(Data for this task Opens)
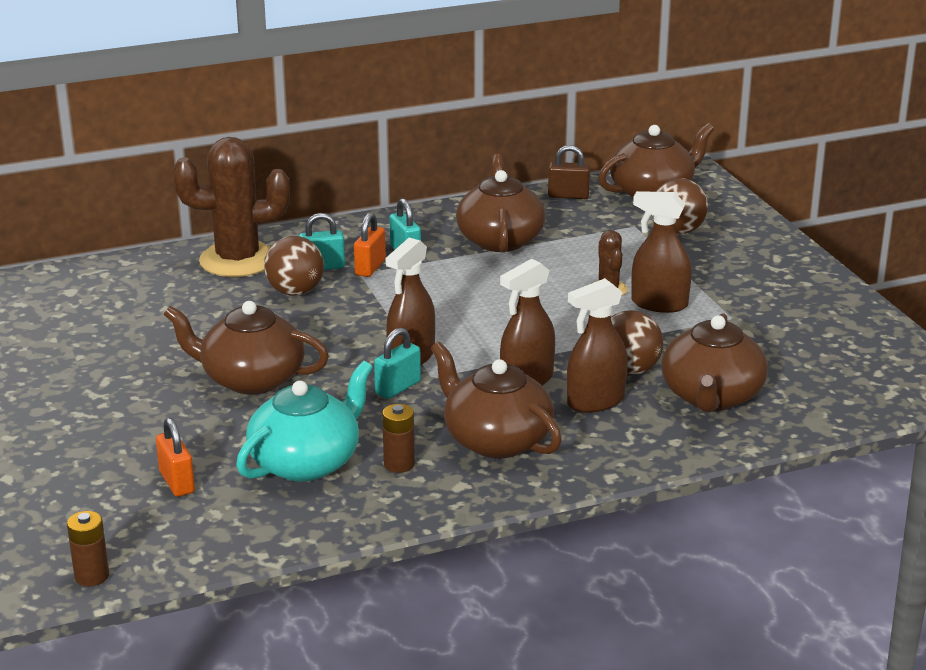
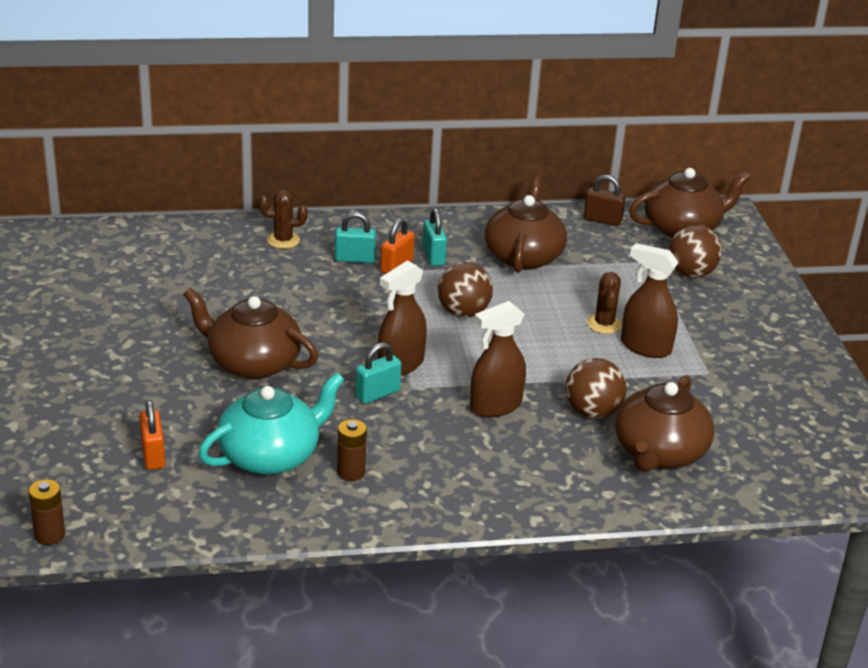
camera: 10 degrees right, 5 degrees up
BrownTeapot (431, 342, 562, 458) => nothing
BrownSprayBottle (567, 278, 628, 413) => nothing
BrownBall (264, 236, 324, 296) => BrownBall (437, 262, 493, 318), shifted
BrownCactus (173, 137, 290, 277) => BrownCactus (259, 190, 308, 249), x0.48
(Data for this task Closes)
(Data for this task Opens)
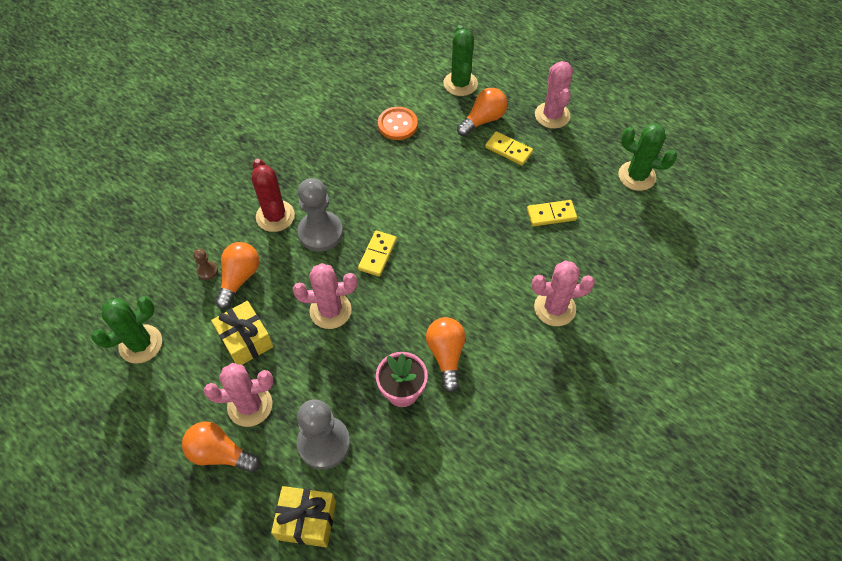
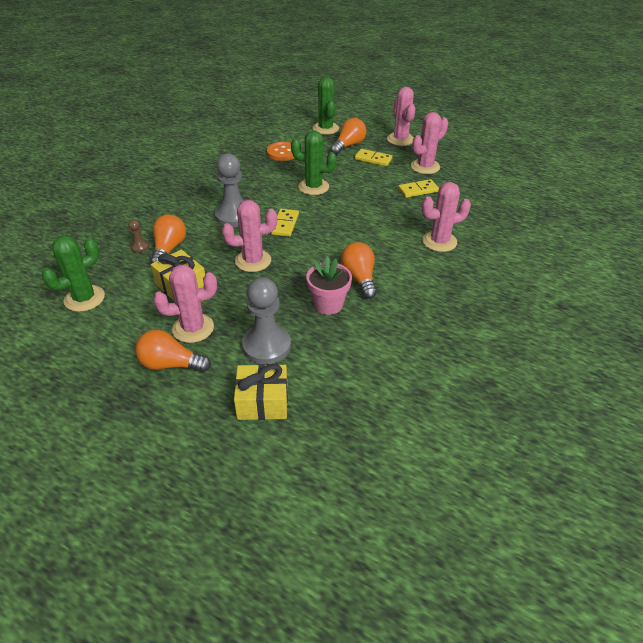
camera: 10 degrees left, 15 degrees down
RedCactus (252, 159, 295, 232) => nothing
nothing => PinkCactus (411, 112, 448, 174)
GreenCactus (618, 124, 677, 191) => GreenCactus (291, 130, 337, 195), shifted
(Data for this task Closes)
* **Try it**: Starting with the line above that holds "BrownBall (264, 236, 324, 296)" and stopping with the line that holds "BrownCactus (173, 137, 290, 277)", reproduce each line exactly, omitting all other lines.

* **Your response**:
BrownBall (264, 236, 324, 296) => BrownBall (437, 262, 493, 318), shifted
BrownCactus (173, 137, 290, 277) => BrownCactus (259, 190, 308, 249), x0.48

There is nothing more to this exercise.